SUPPLIED DATA
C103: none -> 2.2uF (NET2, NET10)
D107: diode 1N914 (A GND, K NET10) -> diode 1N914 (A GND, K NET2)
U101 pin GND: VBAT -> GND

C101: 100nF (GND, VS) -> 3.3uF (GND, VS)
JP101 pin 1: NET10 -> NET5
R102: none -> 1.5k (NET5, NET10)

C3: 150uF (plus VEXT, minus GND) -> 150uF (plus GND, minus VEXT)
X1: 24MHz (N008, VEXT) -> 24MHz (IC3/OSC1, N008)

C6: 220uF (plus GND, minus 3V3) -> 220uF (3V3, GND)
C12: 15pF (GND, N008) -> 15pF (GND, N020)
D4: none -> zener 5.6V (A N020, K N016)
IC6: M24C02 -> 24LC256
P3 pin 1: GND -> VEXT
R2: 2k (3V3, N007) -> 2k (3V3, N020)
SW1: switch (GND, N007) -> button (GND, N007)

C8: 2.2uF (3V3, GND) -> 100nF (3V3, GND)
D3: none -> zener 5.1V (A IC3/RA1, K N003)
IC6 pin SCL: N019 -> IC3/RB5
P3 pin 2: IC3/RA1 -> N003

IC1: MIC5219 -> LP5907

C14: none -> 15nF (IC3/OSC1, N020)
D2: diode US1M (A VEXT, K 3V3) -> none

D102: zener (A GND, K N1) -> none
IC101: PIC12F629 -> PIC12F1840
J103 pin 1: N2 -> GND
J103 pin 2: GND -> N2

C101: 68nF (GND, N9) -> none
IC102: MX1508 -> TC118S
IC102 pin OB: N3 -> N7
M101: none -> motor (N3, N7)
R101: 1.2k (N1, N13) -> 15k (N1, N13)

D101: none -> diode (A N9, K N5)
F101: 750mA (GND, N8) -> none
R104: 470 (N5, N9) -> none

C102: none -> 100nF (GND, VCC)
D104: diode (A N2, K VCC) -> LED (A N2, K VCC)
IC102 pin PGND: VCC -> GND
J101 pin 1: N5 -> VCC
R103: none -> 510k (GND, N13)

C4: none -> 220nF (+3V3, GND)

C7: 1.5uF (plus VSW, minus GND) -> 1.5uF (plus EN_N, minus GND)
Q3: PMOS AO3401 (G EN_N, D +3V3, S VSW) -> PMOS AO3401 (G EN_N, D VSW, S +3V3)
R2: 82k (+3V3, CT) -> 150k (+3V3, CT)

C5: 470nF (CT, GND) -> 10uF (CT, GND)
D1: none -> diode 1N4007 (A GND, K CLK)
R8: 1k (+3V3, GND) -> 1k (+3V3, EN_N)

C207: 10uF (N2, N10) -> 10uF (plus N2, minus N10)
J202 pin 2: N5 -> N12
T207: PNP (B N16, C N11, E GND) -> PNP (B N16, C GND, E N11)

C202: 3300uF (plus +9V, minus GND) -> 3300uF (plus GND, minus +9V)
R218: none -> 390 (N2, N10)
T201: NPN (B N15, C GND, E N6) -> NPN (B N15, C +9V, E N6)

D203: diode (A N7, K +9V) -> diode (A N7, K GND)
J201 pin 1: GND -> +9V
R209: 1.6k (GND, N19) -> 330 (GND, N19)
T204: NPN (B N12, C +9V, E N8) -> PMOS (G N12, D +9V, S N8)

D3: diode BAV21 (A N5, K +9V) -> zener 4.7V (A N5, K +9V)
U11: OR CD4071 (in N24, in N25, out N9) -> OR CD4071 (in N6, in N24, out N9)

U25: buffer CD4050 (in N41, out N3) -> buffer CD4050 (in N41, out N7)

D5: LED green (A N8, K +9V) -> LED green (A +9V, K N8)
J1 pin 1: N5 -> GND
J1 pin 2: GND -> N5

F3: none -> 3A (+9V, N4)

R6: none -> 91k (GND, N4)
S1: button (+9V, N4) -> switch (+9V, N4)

ACTION ITEM
Please retype, with no changes, the lines that run from the first line of the entries to the line with "IC6: M24C02 -> 24LC256", both ends included.

RESPONSE AREA
C103: none -> 2.2uF (NET2, NET10)
D107: diode 1N914 (A GND, K NET10) -> diode 1N914 (A GND, K NET2)
U101 pin GND: VBAT -> GND

C101: 100nF (GND, VS) -> 3.3uF (GND, VS)
JP101 pin 1: NET10 -> NET5
R102: none -> 1.5k (NET5, NET10)

C3: 150uF (plus VEXT, minus GND) -> 150uF (plus GND, minus VEXT)
X1: 24MHz (N008, VEXT) -> 24MHz (IC3/OSC1, N008)

C6: 220uF (plus GND, minus 3V3) -> 220uF (3V3, GND)
C12: 15pF (GND, N008) -> 15pF (GND, N020)
D4: none -> zener 5.6V (A N020, K N016)
IC6: M24C02 -> 24LC256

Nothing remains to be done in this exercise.